▸ **PROBLEM TO SOLVE**
Where a line of the data below has the string "green", copy that line.

Records from a data source:

|---|

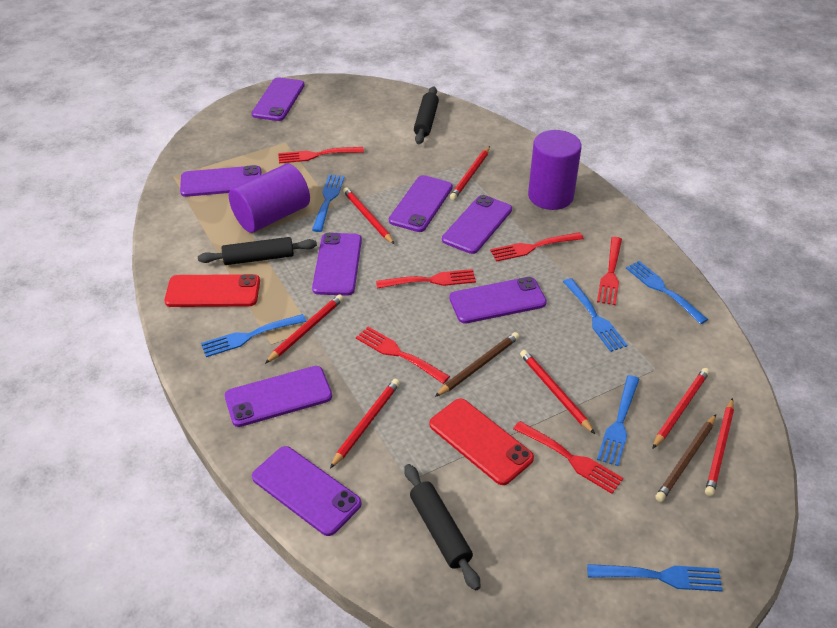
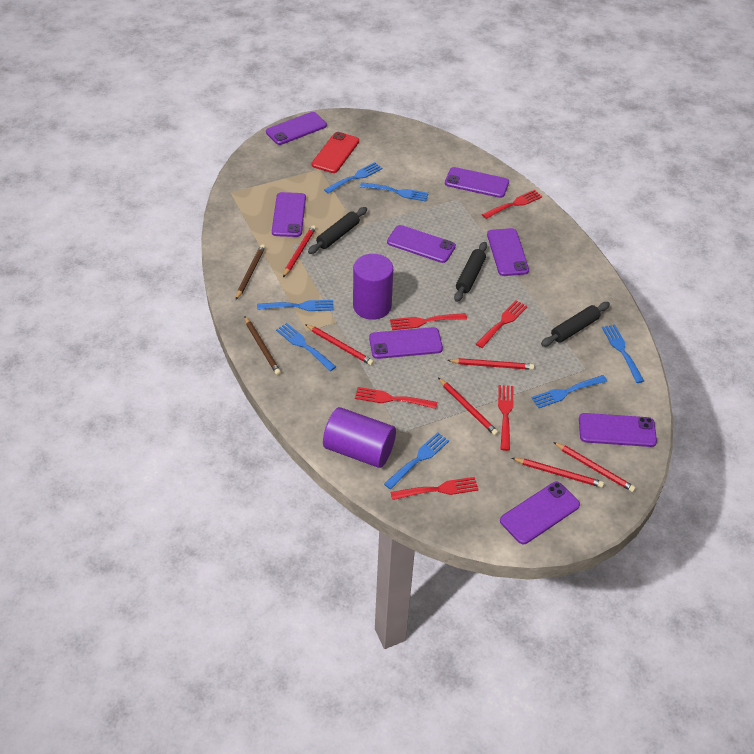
blue fork: 6 -> 7
red pencil: 7 -> 6
red phone: 2 -> 1

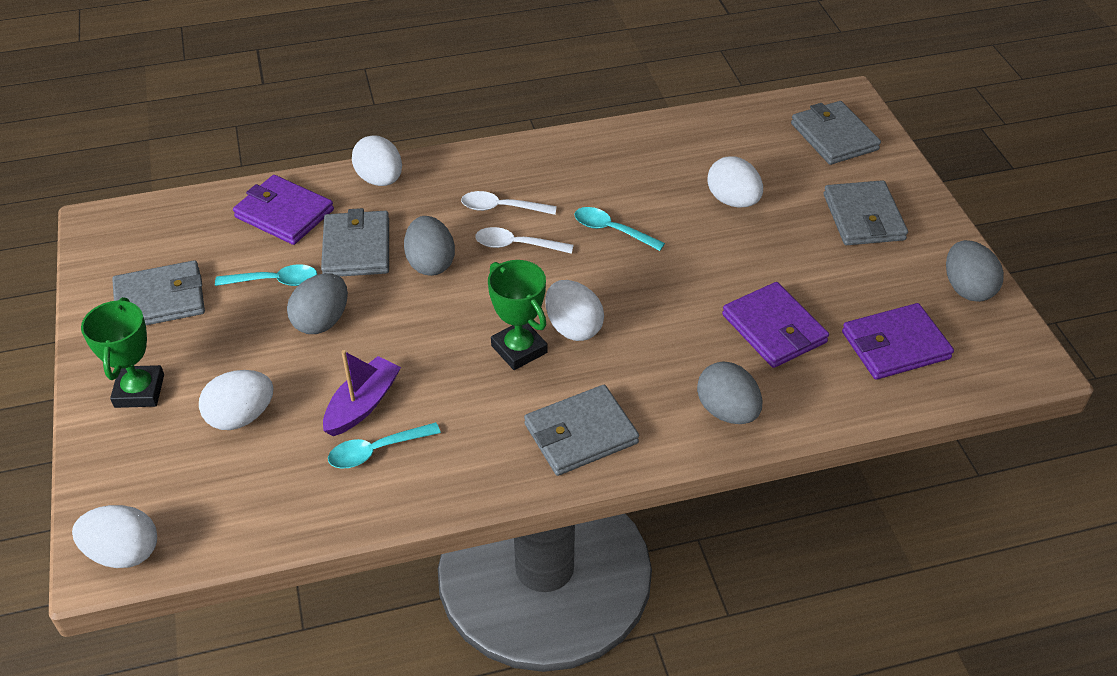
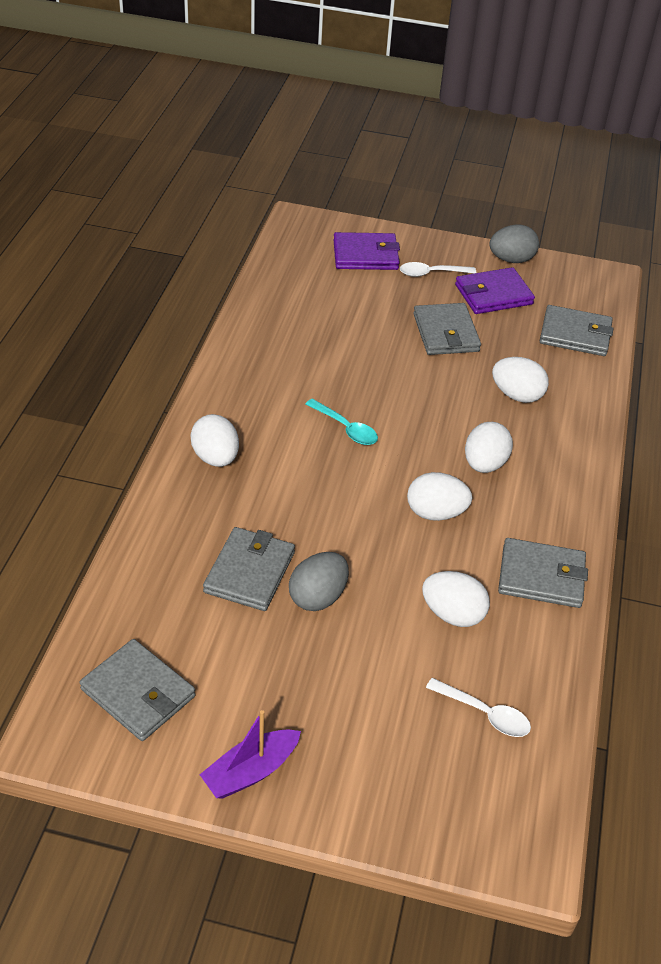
green trophy: 2 -> 0
grey egg: 4 -> 2
purple wallet: 3 -> 2
turquoise spoon: 3 -> 1

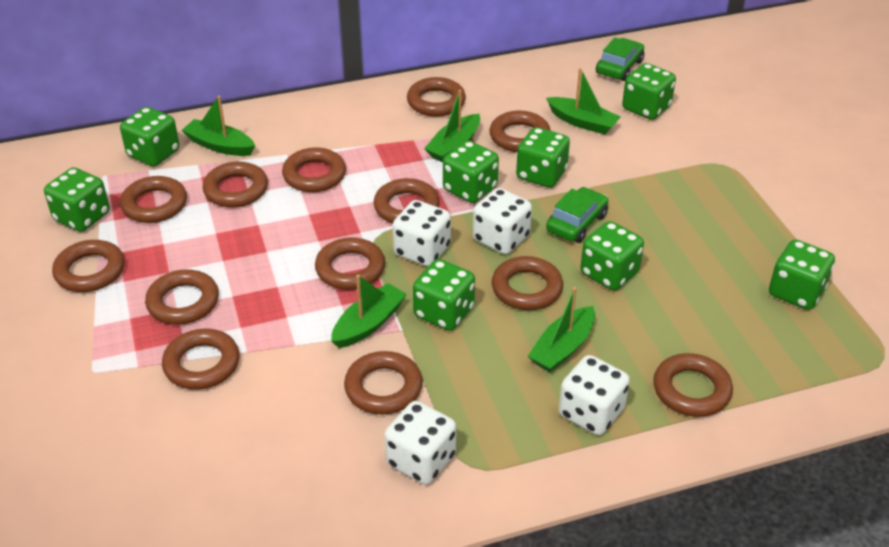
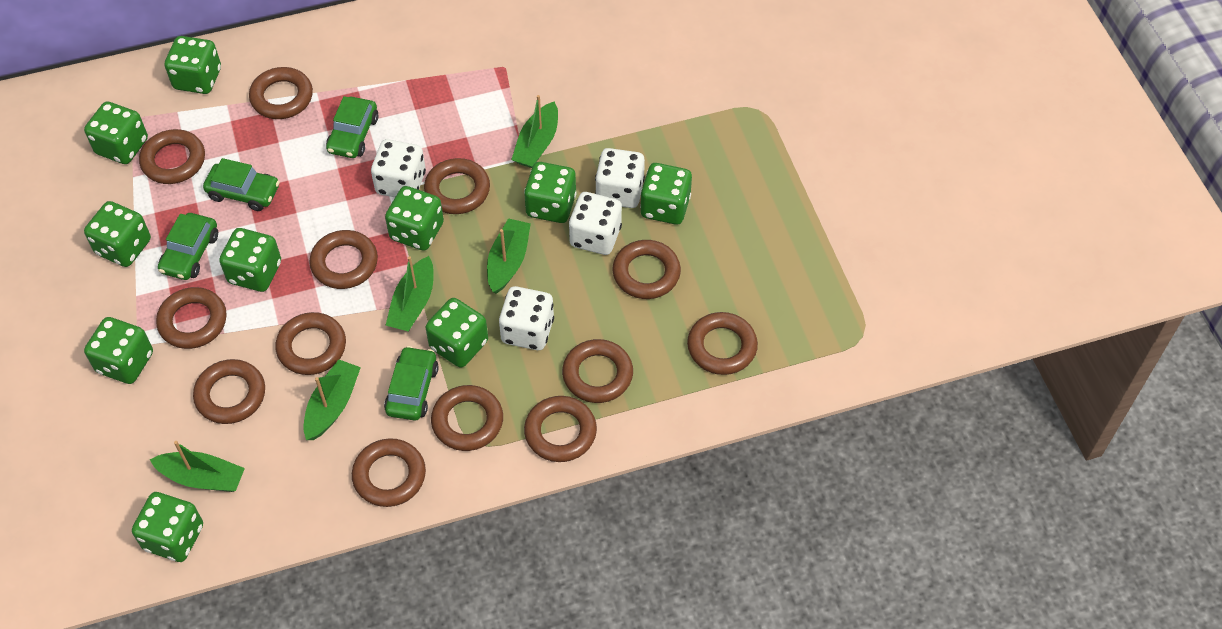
green car: 2 -> 4
green dice: 8 -> 10

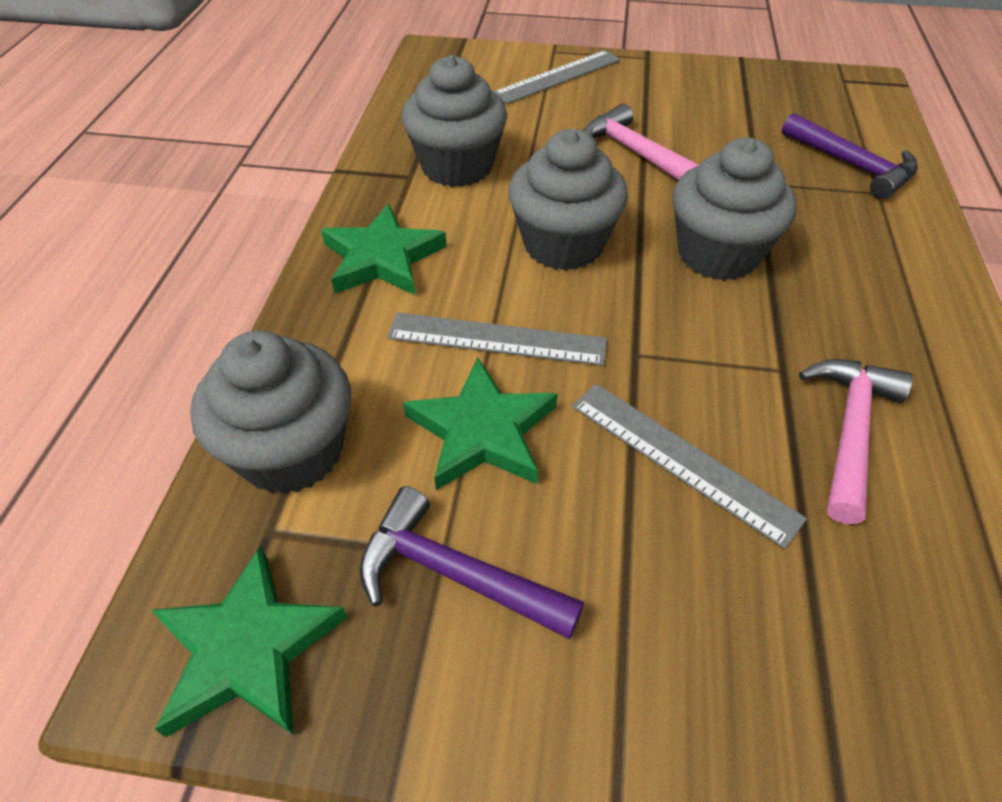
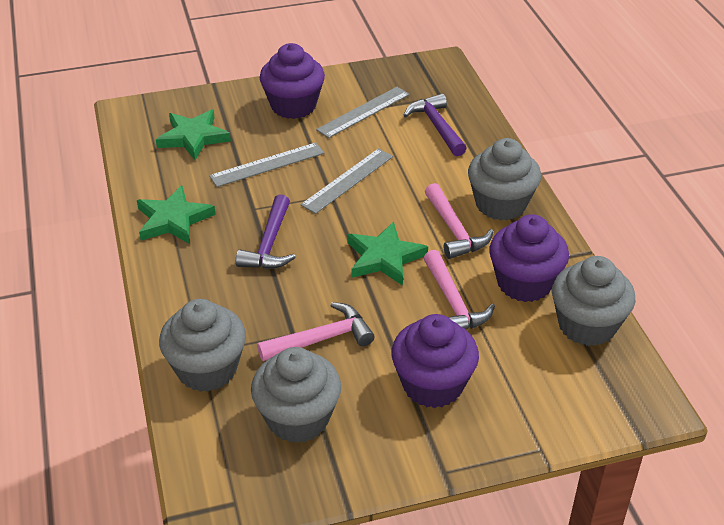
pink hammer: 2 -> 3
purple cupcake: 0 -> 3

|---|

▸ **EXERCISE RESPONSE**
green trophy: 2 -> 0
green car: 2 -> 4
green dice: 8 -> 10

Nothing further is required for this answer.